(Data items)
------------------------------

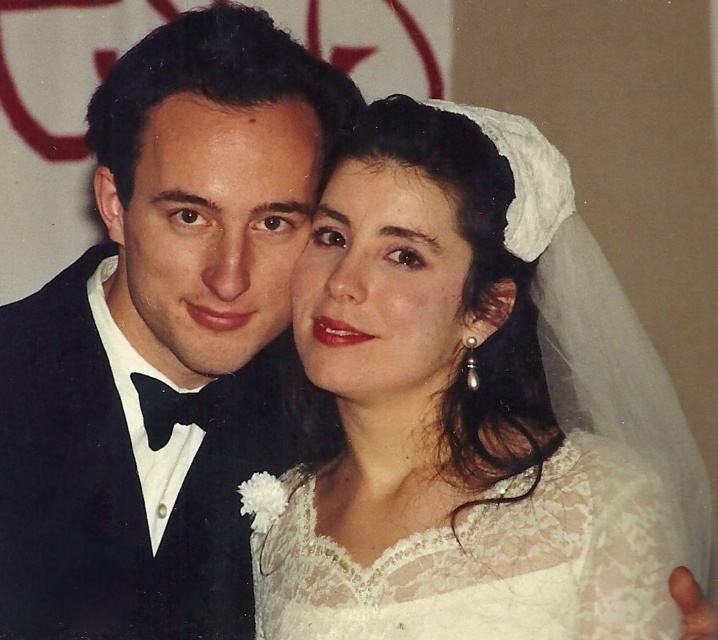
Is black satin tuxedo at left to the left of white lace dress at center from the viewer's perspective?

Correct, you'll find black satin tuxedo at left to the left of white lace dress at center.

Is black satin tuxedo at left positioned before white lace dress at center?

No, it is behind white lace dress at center.

This screenshot has height=640, width=718. Describe the element at coordinates (163, 339) in the screenshot. I see `black satin tuxedo at left` at that location.

You are a GUI agent. You are given a task and a screenshot of the screen. Output one action in this format:
    pyautogui.click(x=<x>, y=<y>)
    Task: Click on the black satin tuxedo at left
    
    Given the screenshot: What is the action you would take?
    pyautogui.click(x=163, y=339)

Who is more forward, (x=391, y=120) or (x=500, y=540)?

Positioned in front is point (x=500, y=540).

Does white lace veil at upper center have a lesser height compared to white lace dress at center?

In fact, white lace veil at upper center may be taller than white lace dress at center.

Who is more forward, (651,576) or (320,561)?

Point (651,576) is more forward.

The height and width of the screenshot is (640, 718). Find the location of `white lace veil at upper center`. white lace veil at upper center is located at coordinates (472, 408).

Which is behind, point (269, 531) or point (90, 490)?

Positioned behind is point (269, 531).

Does white lace veil at upper center appear over black satin tuxedo at left?

No.

Which is in front, point (264, 536) or point (215, 296)?

Point (215, 296)

Locate an element on the screen. white lace veil at upper center is located at coordinates (472, 408).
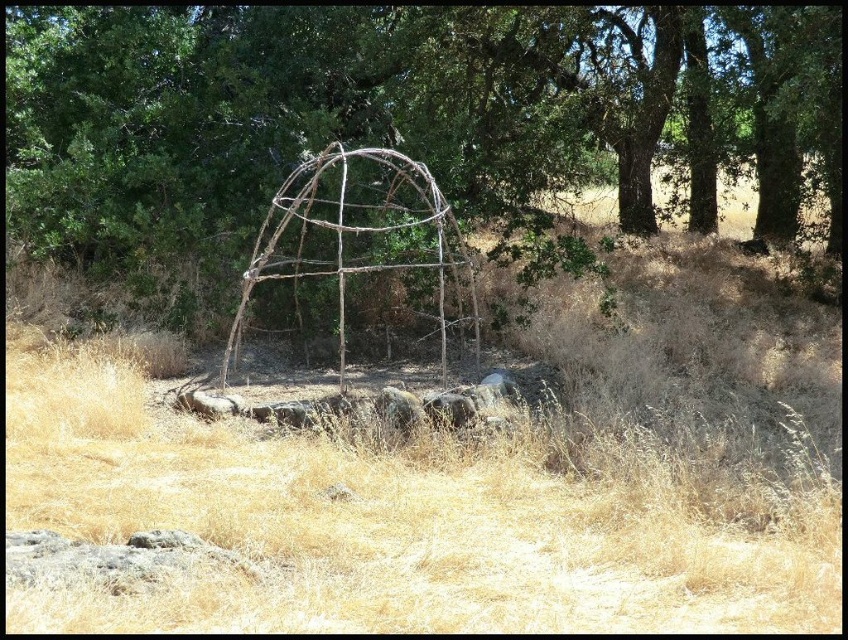
You are planning to place a large picnic blanket in the center of the brown wood structure at center and the brown rustic gazebo at center. Which structure can accommodate the blanket more comfortably?

The brown wood structure at center has a greater width than the brown rustic gazebo at center, so it can accommodate the picnic blanket more comfortably.

You are standing in a field and see the brown wood structure at center. If you want to reach it quickly, how many steps would you estimate to take?

The brown wood structure at center is 9.07 meters away from viewer. Assuming an average step length of about 0.76 meters, you would need approximately 12 steps to reach it.

You are a hiker trying to cross this area. You need to step on the dry grass at center and the brown wood structure at center. Which one is shorter so you can step on it easily?

The dry grass at center is shorter than the brown wood structure at center, so you can step on it easily.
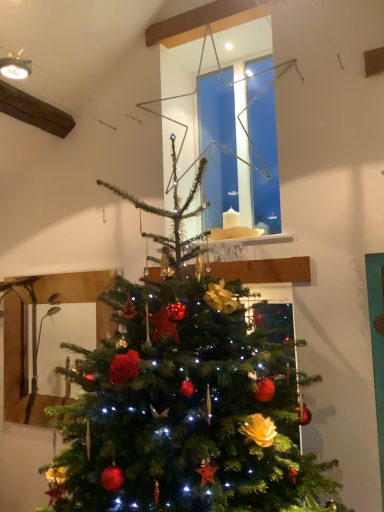
Question: Are green matte christmas tree at center and metallic wire star at upper center beside each other?

Choices:
 (A) yes
 (B) no

Answer: (B)

Question: Is green matte christmas tree at center shorter than metallic wire star at upper center?

Choices:
 (A) yes
 (B) no

Answer: (B)

Question: Is green matte christmas tree at center completely or partially outside of metallic wire star at upper center?

Choices:
 (A) yes
 (B) no

Answer: (A)

Question: Is metallic wire star at upper center a part of green matte christmas tree at center?

Choices:
 (A) no
 (B) yes

Answer: (A)

Question: From a real-world perspective, is green matte christmas tree at center over metallic wire star at upper center?

Choices:
 (A) yes
 (B) no

Answer: (B)

Question: From the image's perspective, is green matte christmas tree at center below metallic wire star at upper center?

Choices:
 (A) yes
 (B) no

Answer: (A)

Question: Is metallic wire star at upper center taller than green matte christmas tree at center?

Choices:
 (A) yes
 (B) no

Answer: (B)

Question: Is metallic wire star at upper center placed right next to green matte christmas tree at center?

Choices:
 (A) no
 (B) yes

Answer: (A)

Question: From the image's perspective, is metallic wire star at upper center beneath green matte christmas tree at center?

Choices:
 (A) no
 (B) yes

Answer: (A)

Question: From a real-world perspective, does metallic wire star at upper center stand above green matte christmas tree at center?

Choices:
 (A) yes
 (B) no

Answer: (A)

Question: Does metallic wire star at upper center appear on the right side of green matte christmas tree at center?

Choices:
 (A) no
 (B) yes

Answer: (B)

Question: From a real-world perspective, does metallic wire star at upper center sit lower than green matte christmas tree at center?

Choices:
 (A) yes
 (B) no

Answer: (B)

Question: Would you say metallic wire star at upper center is inside or outside green matte christmas tree at center?

Choices:
 (A) inside
 (B) outside

Answer: (B)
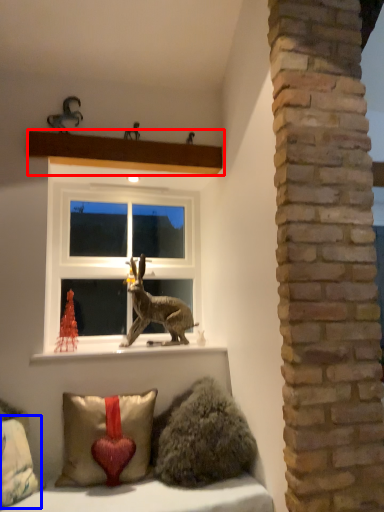
Question: Which of the following is the closest to the observer, shelf (highlighted by a red box) or pillow (highlighted by a blue box)?

Choices:
 (A) shelf
 (B) pillow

------------------------------

- _Task statement_
Locate each line in the rows above that contains the word "grass", and copy all of those lines.

- _Exercise output_
You are a hiker trying to cross this area. You need to step on the dry grass at center and the brown wood structure at center. Which one is shorter so you can step on it easily?
The dry grass at center is shorter than the brown wood structure at center, so you can step on it easily.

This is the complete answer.